[What you need to do] Below are lines of records; copy exactly those from the one containing "TFT1 pin CS: A7 -> A1" through the one containing "TFT1 pin DC: A3 -> D10", leaving the pictures behind.

── Excerpted data

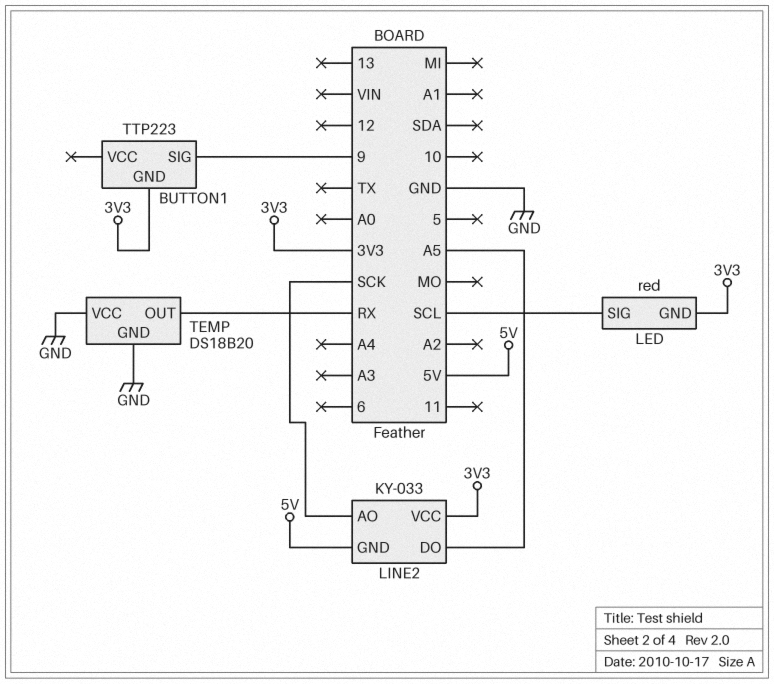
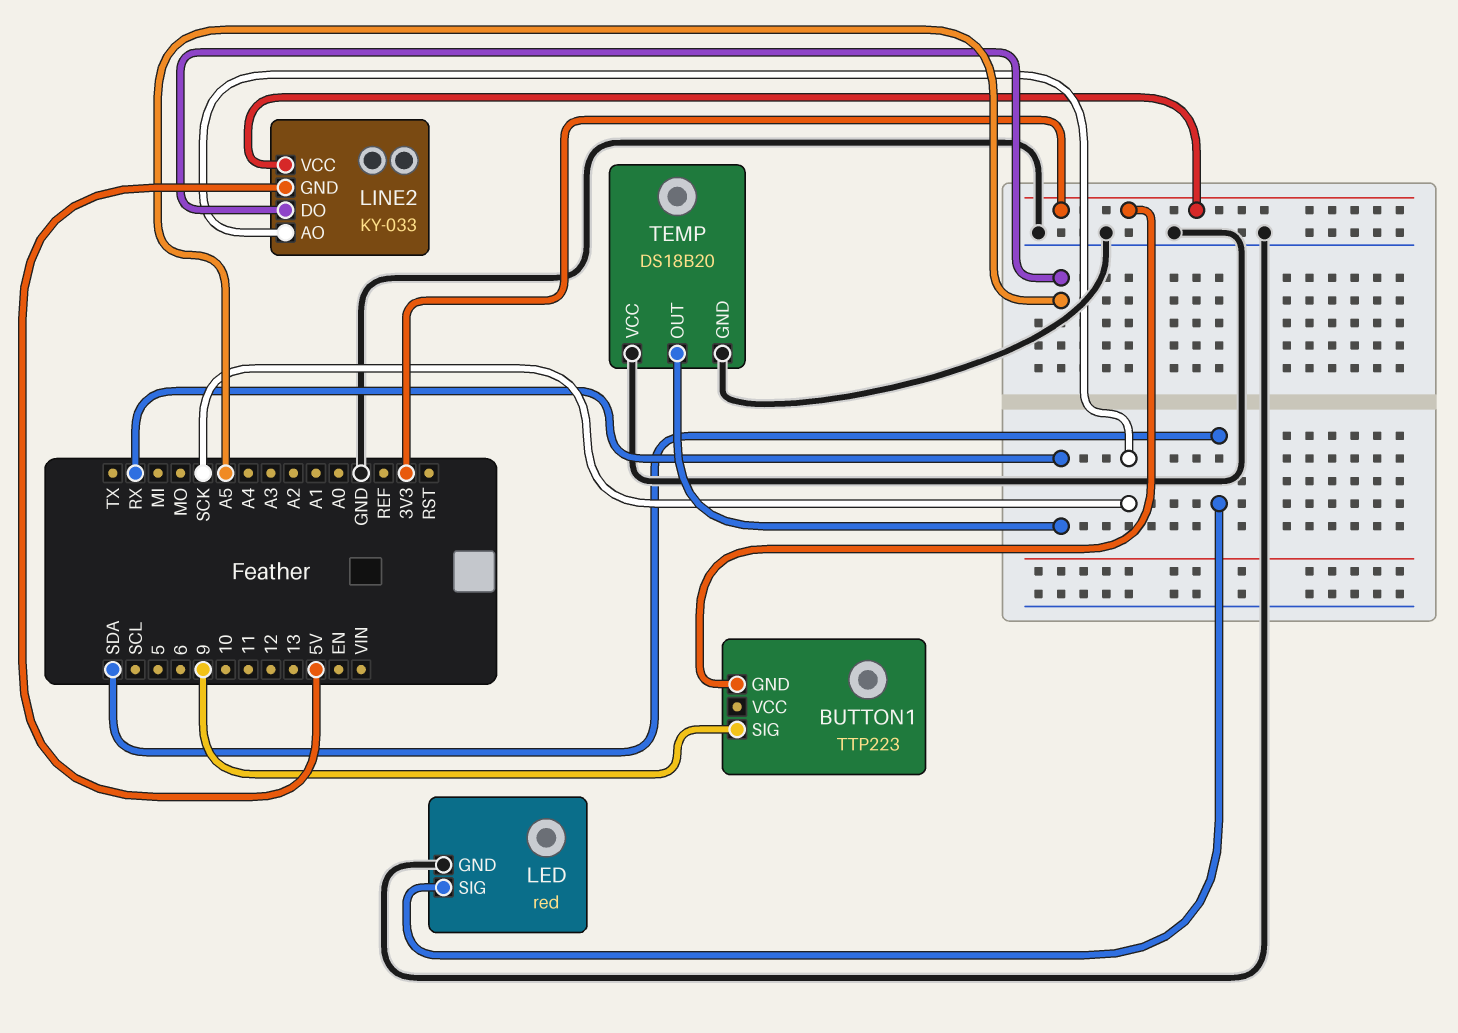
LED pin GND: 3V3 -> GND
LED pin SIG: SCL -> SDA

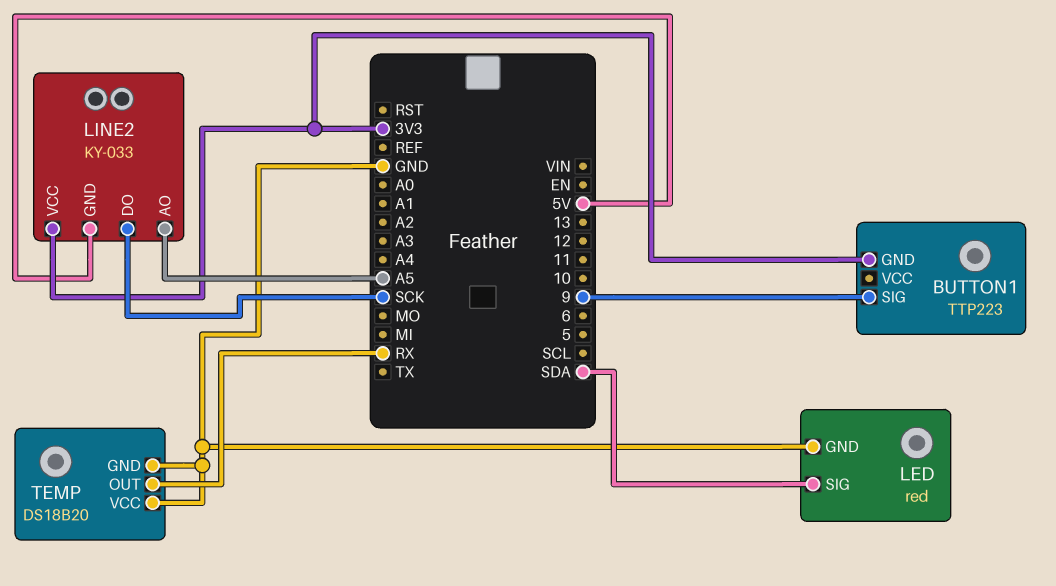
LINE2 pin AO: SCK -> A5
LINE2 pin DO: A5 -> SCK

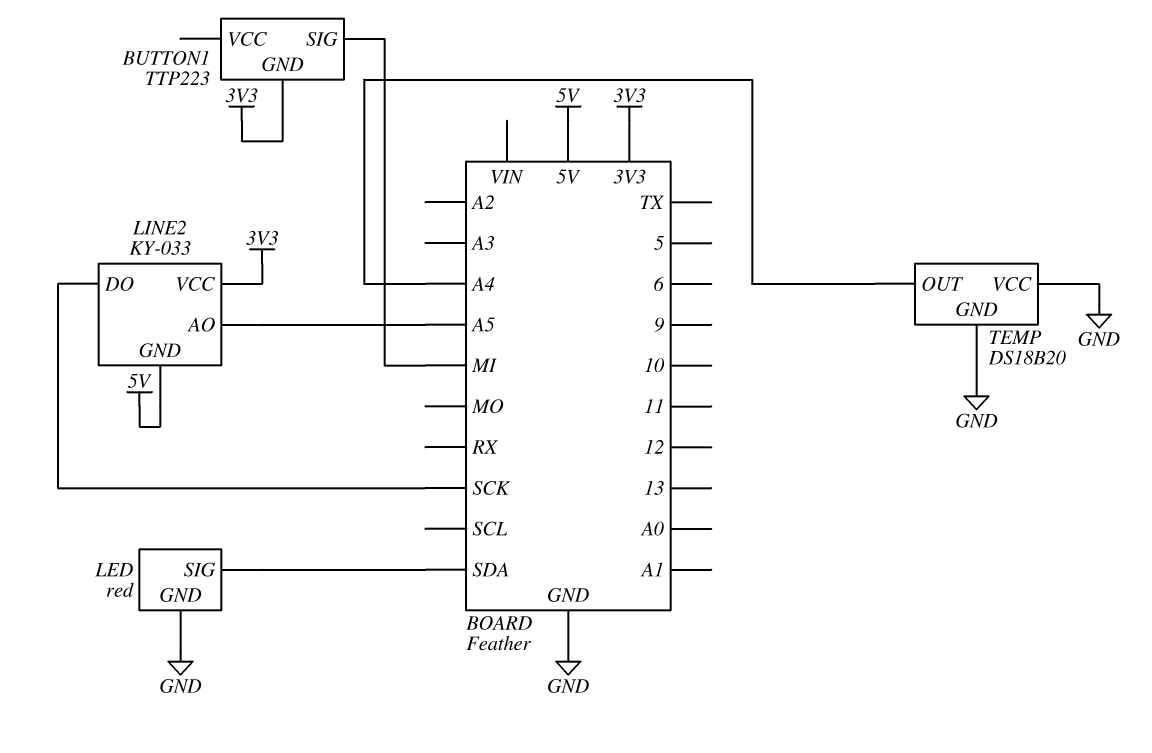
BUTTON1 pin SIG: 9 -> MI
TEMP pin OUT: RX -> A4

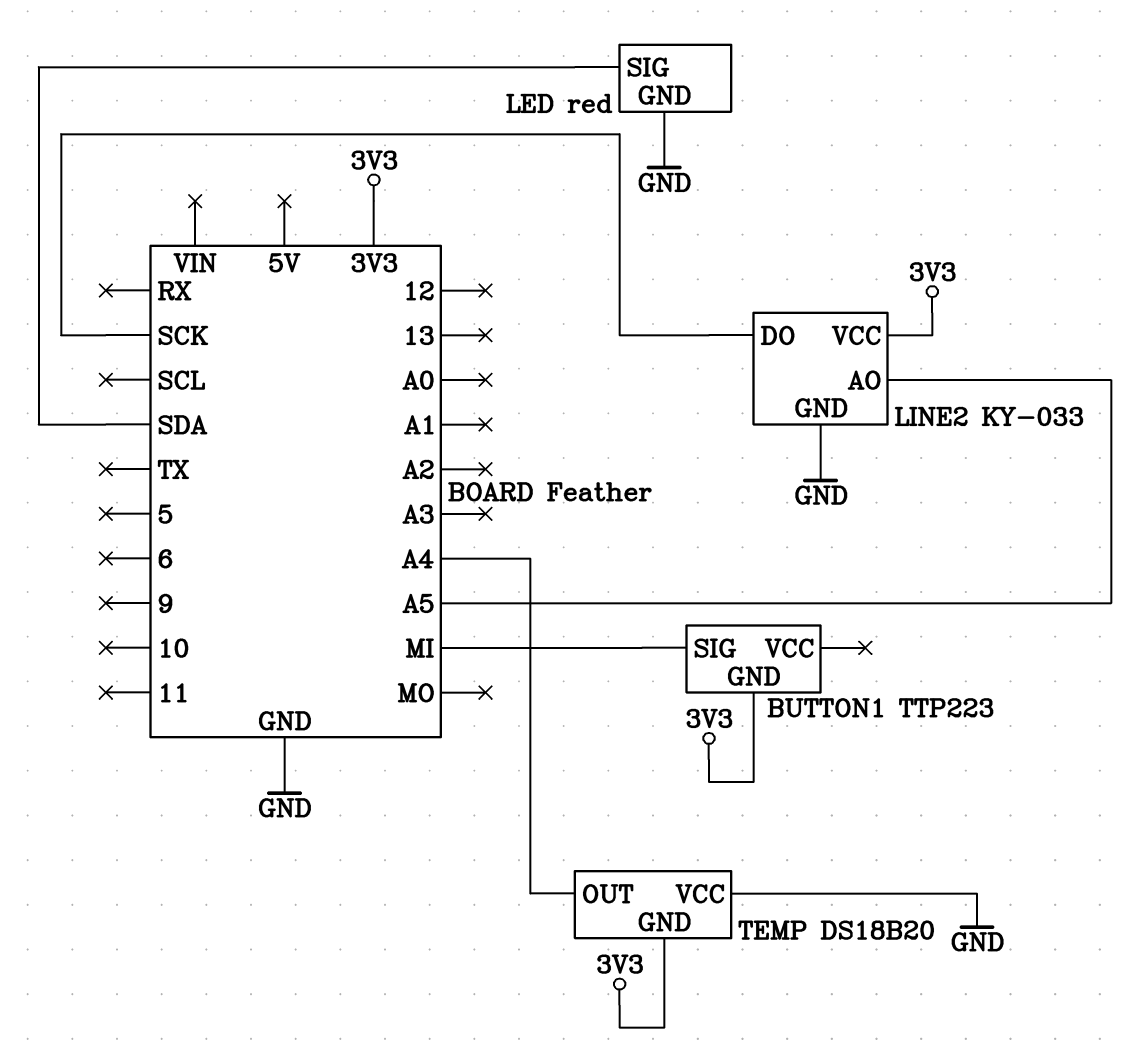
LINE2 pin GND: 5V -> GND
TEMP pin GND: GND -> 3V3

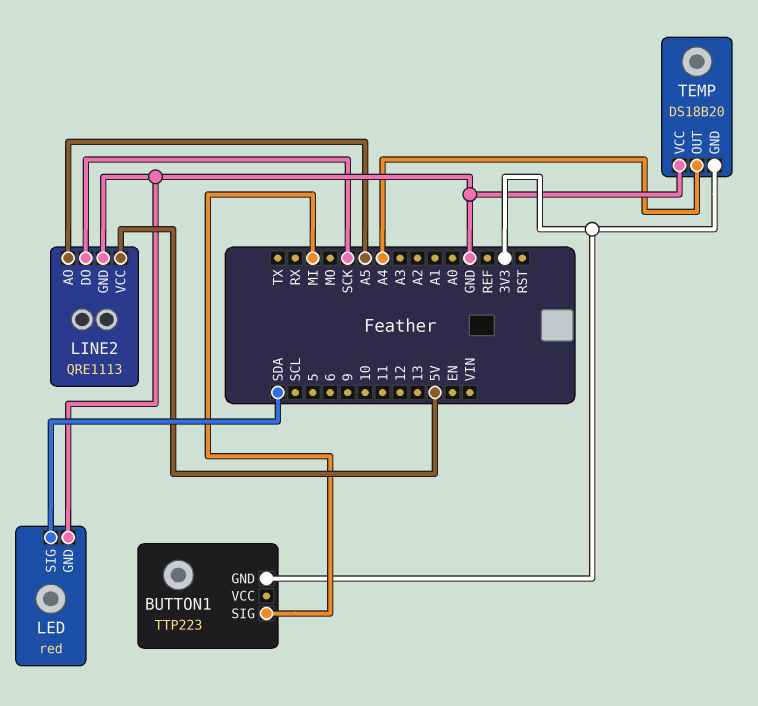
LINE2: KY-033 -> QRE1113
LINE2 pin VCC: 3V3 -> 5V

────
── Excerpted data

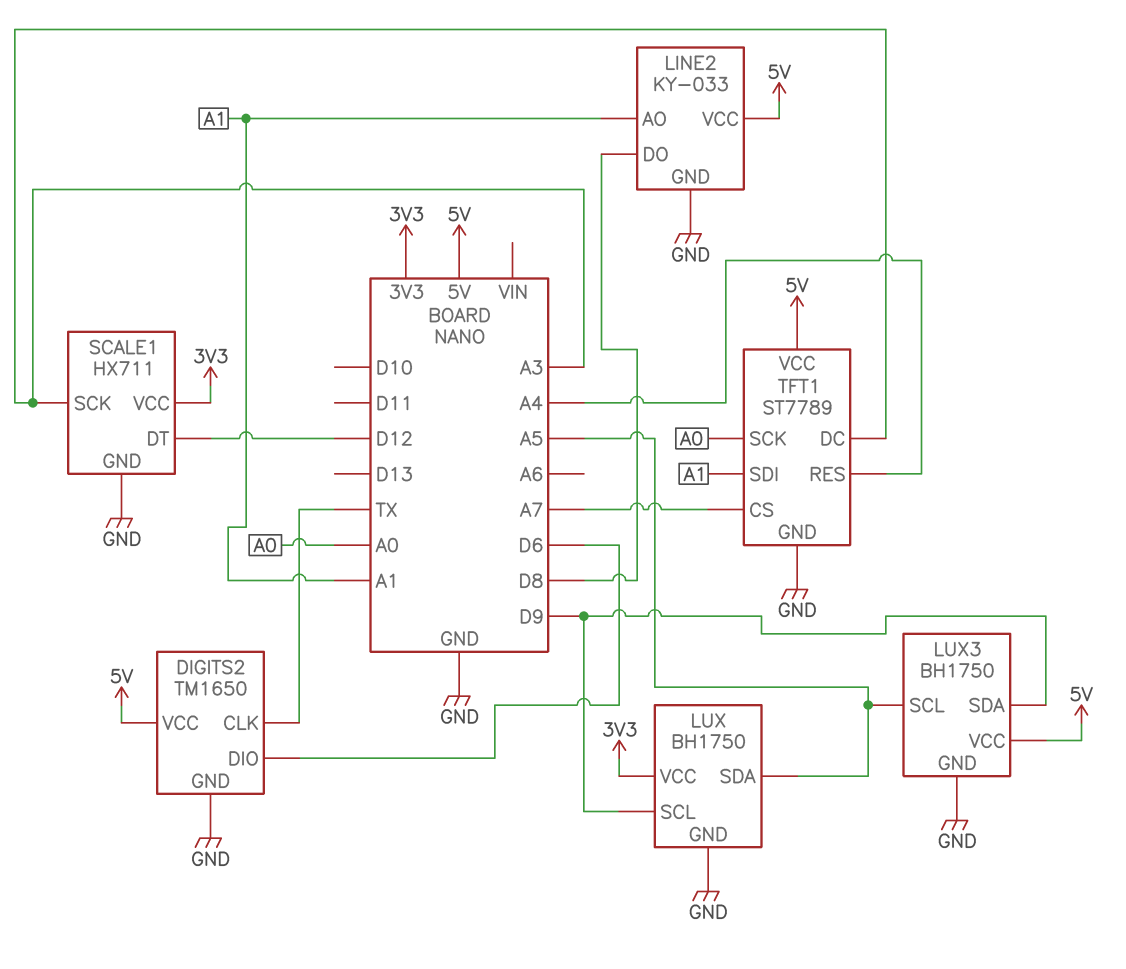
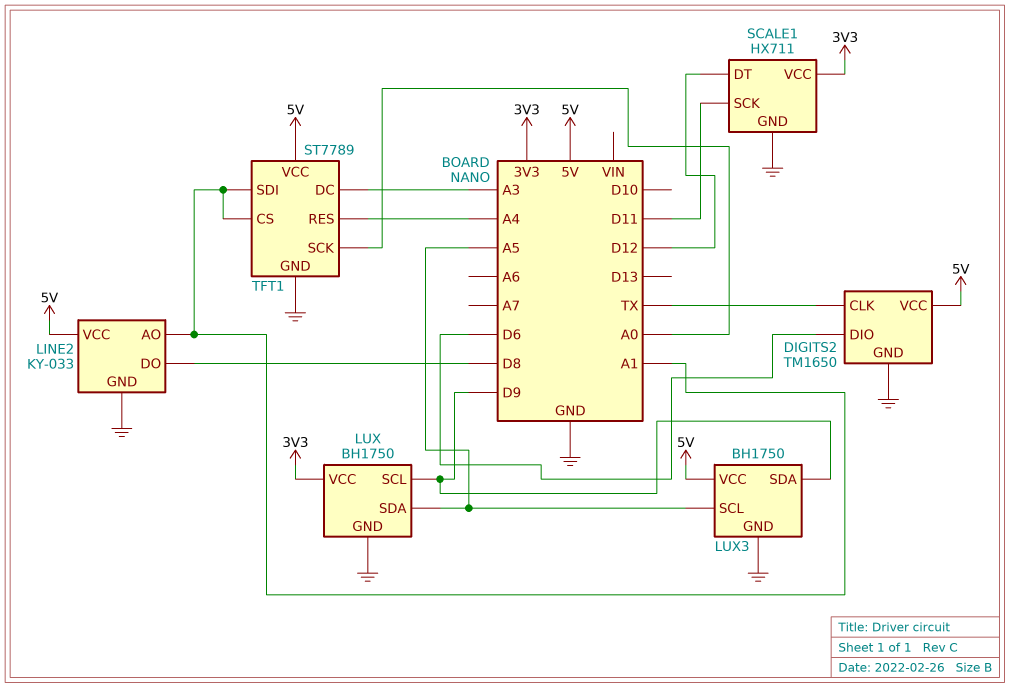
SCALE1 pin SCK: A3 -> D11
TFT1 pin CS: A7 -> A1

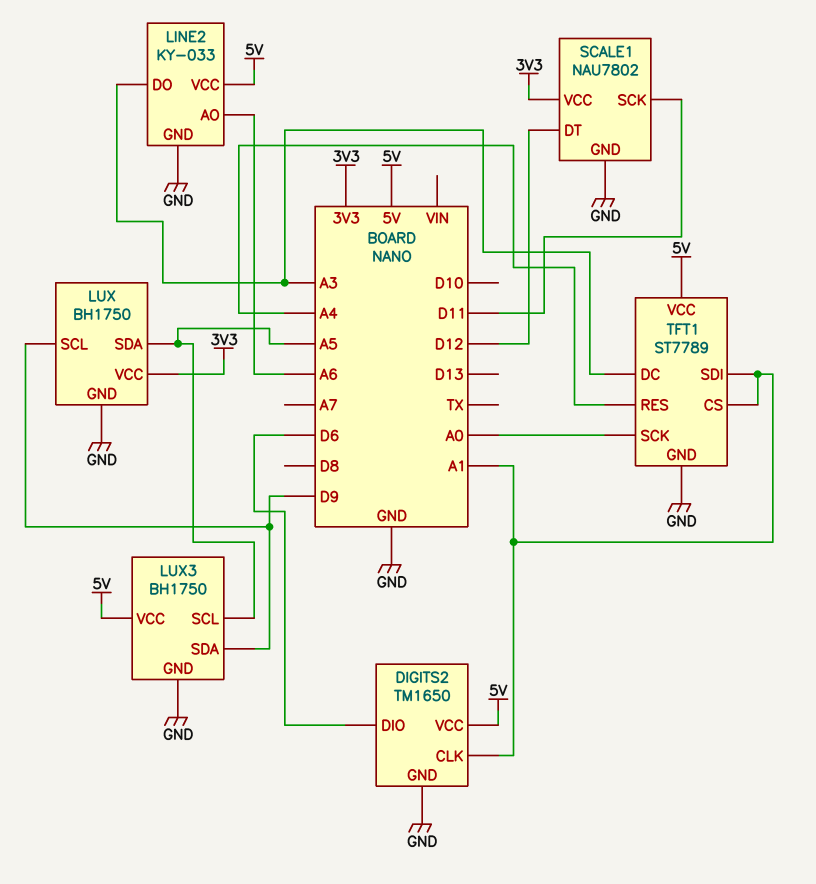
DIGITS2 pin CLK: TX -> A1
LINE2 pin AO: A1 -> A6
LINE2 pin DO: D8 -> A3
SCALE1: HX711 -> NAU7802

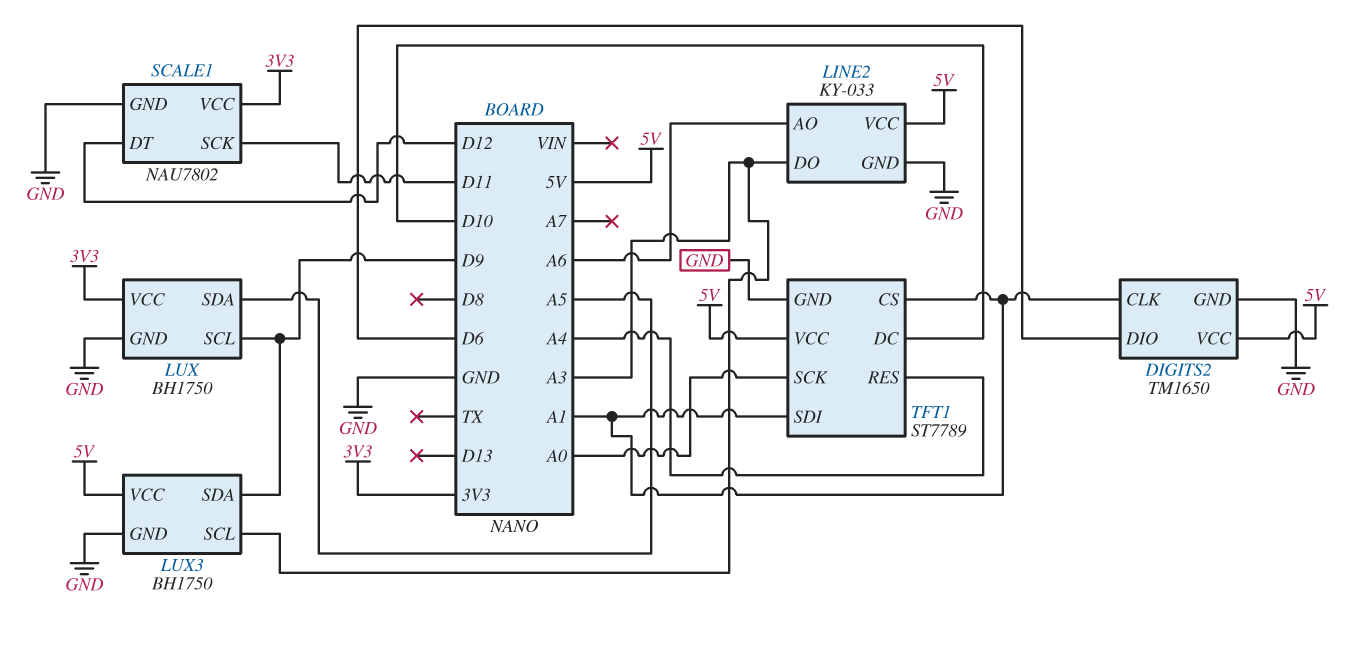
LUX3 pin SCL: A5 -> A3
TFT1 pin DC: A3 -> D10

────

[Answer to this exercise]
TFT1 pin CS: A7 -> A1

DIGITS2 pin CLK: TX -> A1
LINE2 pin AO: A1 -> A6
LINE2 pin DO: D8 -> A3
SCALE1: HX711 -> NAU7802

LUX3 pin SCL: A5 -> A3
TFT1 pin DC: A3 -> D10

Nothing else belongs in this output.